----- Information shown
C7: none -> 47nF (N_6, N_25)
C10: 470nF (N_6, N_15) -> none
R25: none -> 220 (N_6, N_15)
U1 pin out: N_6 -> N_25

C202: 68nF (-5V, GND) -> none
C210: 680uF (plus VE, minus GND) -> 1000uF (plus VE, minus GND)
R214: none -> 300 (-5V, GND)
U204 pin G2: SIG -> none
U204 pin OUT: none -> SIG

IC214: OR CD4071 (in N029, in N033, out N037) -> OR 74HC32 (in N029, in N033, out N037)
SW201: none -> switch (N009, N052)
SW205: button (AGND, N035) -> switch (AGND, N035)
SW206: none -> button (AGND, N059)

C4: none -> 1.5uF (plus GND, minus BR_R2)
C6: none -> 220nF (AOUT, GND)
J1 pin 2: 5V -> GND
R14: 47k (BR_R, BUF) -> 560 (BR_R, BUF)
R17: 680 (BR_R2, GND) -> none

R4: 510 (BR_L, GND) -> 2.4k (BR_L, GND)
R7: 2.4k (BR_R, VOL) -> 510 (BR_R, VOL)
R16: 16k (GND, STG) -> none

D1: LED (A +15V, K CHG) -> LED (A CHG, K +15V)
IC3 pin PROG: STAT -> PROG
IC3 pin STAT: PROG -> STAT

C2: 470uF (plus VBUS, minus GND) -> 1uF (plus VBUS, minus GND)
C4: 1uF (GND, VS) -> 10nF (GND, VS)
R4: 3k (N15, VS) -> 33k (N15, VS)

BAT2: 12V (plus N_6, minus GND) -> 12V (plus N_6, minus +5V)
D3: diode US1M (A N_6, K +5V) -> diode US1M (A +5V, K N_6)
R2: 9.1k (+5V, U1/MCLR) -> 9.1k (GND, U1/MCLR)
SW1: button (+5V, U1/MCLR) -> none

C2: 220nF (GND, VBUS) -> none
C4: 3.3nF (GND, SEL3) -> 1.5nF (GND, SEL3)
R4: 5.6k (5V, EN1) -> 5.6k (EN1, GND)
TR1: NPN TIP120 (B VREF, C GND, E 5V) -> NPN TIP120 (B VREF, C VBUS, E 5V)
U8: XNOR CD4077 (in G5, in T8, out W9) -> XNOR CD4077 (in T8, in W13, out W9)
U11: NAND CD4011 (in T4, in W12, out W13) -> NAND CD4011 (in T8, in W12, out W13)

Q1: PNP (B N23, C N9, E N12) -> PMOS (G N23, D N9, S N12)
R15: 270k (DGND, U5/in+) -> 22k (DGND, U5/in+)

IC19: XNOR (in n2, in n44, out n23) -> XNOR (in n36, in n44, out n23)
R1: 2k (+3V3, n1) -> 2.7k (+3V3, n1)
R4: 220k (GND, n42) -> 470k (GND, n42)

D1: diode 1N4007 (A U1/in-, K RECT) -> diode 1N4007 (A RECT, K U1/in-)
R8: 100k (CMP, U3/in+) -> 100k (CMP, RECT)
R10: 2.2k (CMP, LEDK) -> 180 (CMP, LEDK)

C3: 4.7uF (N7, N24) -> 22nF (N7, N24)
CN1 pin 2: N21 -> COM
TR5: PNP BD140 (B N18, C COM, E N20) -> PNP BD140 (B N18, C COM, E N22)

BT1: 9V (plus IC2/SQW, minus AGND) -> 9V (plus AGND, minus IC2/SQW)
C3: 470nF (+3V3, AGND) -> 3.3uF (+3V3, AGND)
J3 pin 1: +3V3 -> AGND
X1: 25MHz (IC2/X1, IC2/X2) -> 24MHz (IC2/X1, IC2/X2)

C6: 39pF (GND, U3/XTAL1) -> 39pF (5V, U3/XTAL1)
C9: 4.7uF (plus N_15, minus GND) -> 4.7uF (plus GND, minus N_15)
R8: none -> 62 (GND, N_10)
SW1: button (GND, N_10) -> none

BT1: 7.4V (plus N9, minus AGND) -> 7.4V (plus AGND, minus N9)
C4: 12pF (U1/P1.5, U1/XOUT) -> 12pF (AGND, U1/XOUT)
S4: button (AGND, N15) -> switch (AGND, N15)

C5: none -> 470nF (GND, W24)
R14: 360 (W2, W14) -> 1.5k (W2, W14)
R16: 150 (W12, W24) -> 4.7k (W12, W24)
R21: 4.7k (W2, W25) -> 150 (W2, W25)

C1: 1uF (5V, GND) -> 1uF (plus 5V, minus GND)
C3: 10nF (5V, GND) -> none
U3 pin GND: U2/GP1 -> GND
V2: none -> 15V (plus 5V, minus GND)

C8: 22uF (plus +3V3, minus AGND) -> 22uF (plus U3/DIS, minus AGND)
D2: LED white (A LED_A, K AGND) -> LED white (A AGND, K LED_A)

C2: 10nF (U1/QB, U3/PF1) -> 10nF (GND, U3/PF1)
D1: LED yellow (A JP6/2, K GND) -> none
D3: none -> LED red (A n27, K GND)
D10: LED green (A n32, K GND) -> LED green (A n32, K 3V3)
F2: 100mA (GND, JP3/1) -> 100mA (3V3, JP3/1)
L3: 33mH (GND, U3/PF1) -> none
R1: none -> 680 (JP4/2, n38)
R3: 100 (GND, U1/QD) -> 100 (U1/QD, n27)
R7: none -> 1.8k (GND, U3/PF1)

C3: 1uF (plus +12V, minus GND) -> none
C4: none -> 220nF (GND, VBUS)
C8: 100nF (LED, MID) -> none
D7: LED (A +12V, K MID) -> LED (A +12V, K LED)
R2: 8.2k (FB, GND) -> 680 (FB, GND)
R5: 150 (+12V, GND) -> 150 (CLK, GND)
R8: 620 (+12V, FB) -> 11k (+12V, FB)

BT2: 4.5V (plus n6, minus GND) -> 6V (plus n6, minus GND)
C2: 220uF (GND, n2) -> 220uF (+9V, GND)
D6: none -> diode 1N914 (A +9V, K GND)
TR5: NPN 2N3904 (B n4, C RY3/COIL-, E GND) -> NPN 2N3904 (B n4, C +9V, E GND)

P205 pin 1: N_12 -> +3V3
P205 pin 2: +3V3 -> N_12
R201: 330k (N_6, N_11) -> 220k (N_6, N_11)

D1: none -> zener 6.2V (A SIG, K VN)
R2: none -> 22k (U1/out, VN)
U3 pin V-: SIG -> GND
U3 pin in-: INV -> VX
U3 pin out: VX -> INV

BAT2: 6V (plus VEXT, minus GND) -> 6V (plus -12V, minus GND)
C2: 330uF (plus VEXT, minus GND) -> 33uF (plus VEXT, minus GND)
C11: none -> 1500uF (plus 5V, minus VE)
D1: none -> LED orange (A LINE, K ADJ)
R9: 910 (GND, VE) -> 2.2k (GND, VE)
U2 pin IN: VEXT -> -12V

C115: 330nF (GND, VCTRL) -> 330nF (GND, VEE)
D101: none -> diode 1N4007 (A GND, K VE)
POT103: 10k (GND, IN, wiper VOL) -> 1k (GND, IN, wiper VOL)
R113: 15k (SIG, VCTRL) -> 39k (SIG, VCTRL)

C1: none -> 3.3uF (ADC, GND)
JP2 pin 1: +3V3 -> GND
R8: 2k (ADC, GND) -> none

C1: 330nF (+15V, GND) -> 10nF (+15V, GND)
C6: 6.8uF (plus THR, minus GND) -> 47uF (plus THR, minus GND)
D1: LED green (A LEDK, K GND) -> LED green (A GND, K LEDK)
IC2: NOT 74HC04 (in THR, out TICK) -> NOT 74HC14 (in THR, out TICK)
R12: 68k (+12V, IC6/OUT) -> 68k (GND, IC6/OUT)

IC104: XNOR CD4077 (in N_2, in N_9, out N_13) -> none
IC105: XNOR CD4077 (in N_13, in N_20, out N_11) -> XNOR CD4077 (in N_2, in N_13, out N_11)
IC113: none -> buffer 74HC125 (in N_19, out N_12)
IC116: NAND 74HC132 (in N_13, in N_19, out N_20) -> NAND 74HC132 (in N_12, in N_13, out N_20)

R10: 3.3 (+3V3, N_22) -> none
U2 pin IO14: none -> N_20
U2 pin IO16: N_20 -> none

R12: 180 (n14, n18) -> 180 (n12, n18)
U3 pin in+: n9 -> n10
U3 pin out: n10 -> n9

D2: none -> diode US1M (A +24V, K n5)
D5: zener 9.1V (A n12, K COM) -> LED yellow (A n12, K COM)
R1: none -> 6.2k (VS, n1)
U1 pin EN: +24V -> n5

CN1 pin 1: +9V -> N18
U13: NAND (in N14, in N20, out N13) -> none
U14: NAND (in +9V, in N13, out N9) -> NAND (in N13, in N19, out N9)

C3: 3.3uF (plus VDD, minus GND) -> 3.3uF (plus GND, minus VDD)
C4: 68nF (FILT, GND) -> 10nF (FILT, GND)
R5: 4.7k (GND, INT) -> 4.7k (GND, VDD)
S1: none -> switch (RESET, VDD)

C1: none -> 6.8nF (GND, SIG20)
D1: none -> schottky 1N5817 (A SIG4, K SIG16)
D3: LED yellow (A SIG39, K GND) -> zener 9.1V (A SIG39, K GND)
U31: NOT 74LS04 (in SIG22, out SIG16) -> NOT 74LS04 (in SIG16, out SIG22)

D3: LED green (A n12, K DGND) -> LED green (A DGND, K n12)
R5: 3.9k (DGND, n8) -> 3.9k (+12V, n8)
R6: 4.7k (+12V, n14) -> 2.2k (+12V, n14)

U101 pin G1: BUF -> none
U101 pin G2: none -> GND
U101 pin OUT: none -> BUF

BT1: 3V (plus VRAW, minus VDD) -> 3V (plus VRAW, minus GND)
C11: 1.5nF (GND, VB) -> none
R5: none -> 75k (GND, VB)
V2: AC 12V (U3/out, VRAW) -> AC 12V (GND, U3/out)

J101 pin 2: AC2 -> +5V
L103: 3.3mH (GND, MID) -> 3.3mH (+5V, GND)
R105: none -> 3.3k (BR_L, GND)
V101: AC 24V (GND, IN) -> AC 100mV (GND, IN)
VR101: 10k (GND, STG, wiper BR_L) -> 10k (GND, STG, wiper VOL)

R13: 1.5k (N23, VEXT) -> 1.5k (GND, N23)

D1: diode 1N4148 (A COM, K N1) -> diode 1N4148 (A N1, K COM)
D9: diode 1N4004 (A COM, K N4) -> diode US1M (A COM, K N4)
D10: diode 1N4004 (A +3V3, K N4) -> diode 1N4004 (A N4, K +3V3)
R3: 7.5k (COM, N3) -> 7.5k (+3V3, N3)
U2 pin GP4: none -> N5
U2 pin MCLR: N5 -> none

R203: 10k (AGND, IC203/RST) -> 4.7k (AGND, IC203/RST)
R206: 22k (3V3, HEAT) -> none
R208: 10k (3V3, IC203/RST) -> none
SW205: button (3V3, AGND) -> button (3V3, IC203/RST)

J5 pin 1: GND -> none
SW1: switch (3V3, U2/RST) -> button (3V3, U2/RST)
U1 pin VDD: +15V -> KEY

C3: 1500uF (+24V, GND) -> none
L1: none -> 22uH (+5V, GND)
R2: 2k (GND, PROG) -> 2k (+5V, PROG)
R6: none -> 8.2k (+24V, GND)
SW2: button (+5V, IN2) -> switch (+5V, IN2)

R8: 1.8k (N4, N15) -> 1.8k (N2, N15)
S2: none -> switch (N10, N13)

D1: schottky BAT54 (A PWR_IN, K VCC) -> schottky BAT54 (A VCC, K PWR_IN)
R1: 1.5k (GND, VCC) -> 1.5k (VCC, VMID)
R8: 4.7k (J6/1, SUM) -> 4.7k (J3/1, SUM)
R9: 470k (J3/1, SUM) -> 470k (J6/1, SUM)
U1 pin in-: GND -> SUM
----------
▶ [How to complete this task]:
Among the entries above, determine how many lines hold the string "VCTRL" and report that number alone.

▶ [Solution]:
2